***** MATERIAL FOR THIS TASK *****

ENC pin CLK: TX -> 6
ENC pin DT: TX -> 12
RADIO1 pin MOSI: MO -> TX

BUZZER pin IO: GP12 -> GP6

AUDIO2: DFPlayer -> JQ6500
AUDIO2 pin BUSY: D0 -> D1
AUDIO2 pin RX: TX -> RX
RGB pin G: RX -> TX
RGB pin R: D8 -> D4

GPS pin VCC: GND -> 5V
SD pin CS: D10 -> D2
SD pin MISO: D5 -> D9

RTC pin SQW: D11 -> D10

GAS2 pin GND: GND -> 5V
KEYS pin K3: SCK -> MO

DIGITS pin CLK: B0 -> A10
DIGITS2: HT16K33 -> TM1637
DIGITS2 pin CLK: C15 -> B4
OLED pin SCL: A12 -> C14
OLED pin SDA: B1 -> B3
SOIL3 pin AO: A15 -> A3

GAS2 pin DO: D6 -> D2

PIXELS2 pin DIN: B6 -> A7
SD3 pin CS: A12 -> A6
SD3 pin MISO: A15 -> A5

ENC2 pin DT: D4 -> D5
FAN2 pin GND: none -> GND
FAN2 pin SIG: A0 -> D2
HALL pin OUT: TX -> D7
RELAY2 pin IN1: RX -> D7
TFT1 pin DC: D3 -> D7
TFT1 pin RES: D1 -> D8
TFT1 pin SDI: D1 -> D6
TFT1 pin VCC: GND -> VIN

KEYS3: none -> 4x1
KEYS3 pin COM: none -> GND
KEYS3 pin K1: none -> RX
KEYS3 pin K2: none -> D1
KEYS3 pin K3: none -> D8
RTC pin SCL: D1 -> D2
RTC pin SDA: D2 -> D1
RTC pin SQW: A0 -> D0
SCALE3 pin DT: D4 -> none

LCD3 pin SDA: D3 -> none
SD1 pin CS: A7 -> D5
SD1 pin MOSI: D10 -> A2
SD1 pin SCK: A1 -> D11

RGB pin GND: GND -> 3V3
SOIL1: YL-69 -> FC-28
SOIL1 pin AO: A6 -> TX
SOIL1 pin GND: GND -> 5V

*****

WHAT YOU HAVE TO DO
The answer must be a word-for-word reproduction of every record above.

SOLUTION TO THIS PROBLEM
ENC pin CLK: TX -> 6
ENC pin DT: TX -> 12
RADIO1 pin MOSI: MO -> TX

BUZZER pin IO: GP12 -> GP6

AUDIO2: DFPlayer -> JQ6500
AUDIO2 pin BUSY: D0 -> D1
AUDIO2 pin RX: TX -> RX
RGB pin G: RX -> TX
RGB pin R: D8 -> D4

GPS pin VCC: GND -> 5V
SD pin CS: D10 -> D2
SD pin MISO: D5 -> D9

RTC pin SQW: D11 -> D10

GAS2 pin GND: GND -> 5V
KEYS pin K3: SCK -> MO

DIGITS pin CLK: B0 -> A10
DIGITS2: HT16K33 -> TM1637
DIGITS2 pin CLK: C15 -> B4
OLED pin SCL: A12 -> C14
OLED pin SDA: B1 -> B3
SOIL3 pin AO: A15 -> A3

GAS2 pin DO: D6 -> D2

PIXELS2 pin DIN: B6 -> A7
SD3 pin CS: A12 -> A6
SD3 pin MISO: A15 -> A5

ENC2 pin DT: D4 -> D5
FAN2 pin GND: none -> GND
FAN2 pin SIG: A0 -> D2
HALL pin OUT: TX -> D7
RELAY2 pin IN1: RX -> D7
TFT1 pin DC: D3 -> D7
TFT1 pin RES: D1 -> D8
TFT1 pin SDI: D1 -> D6
TFT1 pin VCC: GND -> VIN

KEYS3: none -> 4x1
KEYS3 pin COM: none -> GND
KEYS3 pin K1: none -> RX
KEYS3 pin K2: none -> D1
KEYS3 pin K3: none -> D8
RTC pin SCL: D1 -> D2
RTC pin SDA: D2 -> D1
RTC pin SQW: A0 -> D0
SCALE3 pin DT: D4 -> none

LCD3 pin SDA: D3 -> none
SD1 pin CS: A7 -> D5
SD1 pin MOSI: D10 -> A2
SD1 pin SCK: A1 -> D11

RGB pin GND: GND -> 3V3
SOIL1: YL-69 -> FC-28
SOIL1 pin AO: A6 -> TX
SOIL1 pin GND: GND -> 5V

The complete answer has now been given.